Records to process:
------------------------

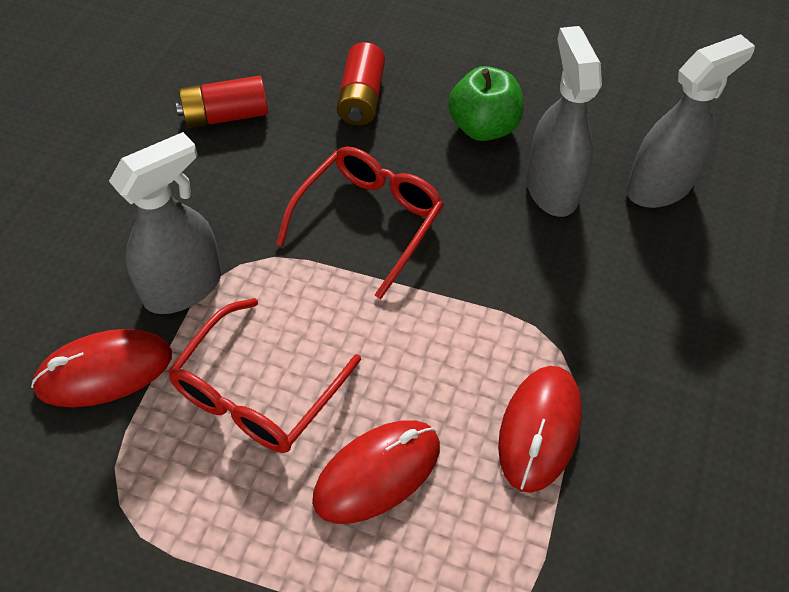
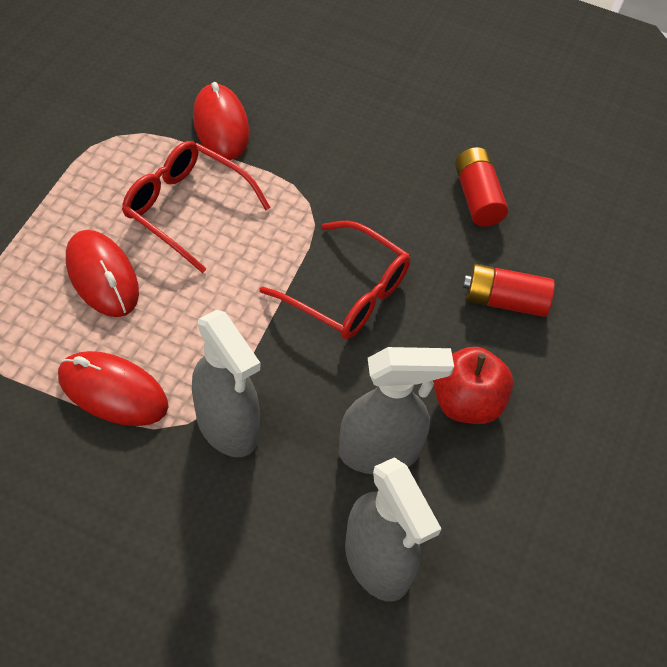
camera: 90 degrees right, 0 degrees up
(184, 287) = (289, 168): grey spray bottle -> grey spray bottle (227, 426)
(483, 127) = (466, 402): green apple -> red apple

------------------------

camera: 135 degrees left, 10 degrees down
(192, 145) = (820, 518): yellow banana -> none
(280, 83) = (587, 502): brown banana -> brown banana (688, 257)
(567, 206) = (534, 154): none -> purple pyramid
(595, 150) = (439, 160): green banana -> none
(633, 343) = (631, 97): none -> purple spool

------------------------

To do: Of the entries above, repeat exactly the lines between the line with "camera: 90 degrees right, 0 degrees up" and the line with "(483, 127) = (466, 402): green", inclusive, and no others.

Reply to the task:
camera: 90 degrees right, 0 degrees up
(184, 287) = (289, 168): grey spray bottle -> grey spray bottle (227, 426)
(483, 127) = (466, 402): green apple -> red apple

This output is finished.